___ Given records

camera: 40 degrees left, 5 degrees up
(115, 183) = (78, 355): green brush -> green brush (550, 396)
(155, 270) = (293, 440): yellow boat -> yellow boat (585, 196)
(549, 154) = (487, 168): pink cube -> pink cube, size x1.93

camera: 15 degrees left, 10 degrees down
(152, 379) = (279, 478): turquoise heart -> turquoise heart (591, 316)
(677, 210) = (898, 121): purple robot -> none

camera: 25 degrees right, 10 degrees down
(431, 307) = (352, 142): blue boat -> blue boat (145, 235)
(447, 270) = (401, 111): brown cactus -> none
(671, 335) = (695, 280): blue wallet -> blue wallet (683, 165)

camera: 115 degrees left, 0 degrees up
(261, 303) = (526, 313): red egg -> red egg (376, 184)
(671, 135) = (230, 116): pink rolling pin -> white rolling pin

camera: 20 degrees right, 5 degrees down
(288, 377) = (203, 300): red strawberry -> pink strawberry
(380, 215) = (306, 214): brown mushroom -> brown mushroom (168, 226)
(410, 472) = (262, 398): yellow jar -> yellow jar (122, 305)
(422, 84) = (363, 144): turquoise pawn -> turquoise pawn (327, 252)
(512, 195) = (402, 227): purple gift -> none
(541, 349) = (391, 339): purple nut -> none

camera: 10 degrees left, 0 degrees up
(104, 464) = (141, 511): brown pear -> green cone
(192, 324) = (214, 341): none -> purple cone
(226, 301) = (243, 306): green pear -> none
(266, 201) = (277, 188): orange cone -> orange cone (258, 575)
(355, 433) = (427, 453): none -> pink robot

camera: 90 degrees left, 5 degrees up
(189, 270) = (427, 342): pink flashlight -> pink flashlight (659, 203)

______

Goal of the exercise |
Each record above has to be set down again, word for word.

Solution to the problem |
camera: 40 degrees left, 5 degrees up
(115, 183) = (78, 355): green brush -> green brush (550, 396)
(155, 270) = (293, 440): yellow boat -> yellow boat (585, 196)
(549, 154) = (487, 168): pink cube -> pink cube, size x1.93

camera: 15 degrees left, 10 degrees down
(152, 379) = (279, 478): turquoise heart -> turquoise heart (591, 316)
(677, 210) = (898, 121): purple robot -> none

camera: 25 degrees right, 10 degrees down
(431, 307) = (352, 142): blue boat -> blue boat (145, 235)
(447, 270) = (401, 111): brown cactus -> none
(671, 335) = (695, 280): blue wallet -> blue wallet (683, 165)

camera: 115 degrees left, 0 degrees up
(261, 303) = (526, 313): red egg -> red egg (376, 184)
(671, 135) = (230, 116): pink rolling pin -> white rolling pin

camera: 20 degrees right, 5 degrees down
(288, 377) = (203, 300): red strawberry -> pink strawberry
(380, 215) = (306, 214): brown mushroom -> brown mushroom (168, 226)
(410, 472) = (262, 398): yellow jar -> yellow jar (122, 305)
(422, 84) = (363, 144): turquoise pawn -> turquoise pawn (327, 252)
(512, 195) = (402, 227): purple gift -> none
(541, 349) = (391, 339): purple nut -> none

camera: 10 degrees left, 0 degrees up
(104, 464) = (141, 511): brown pear -> green cone
(192, 324) = (214, 341): none -> purple cone
(226, 301) = (243, 306): green pear -> none
(266, 201) = (277, 188): orange cone -> orange cone (258, 575)
(355, 433) = (427, 453): none -> pink robot

camera: 90 degrees left, 5 degrees up
(189, 270) = (427, 342): pink flashlight -> pink flashlight (659, 203)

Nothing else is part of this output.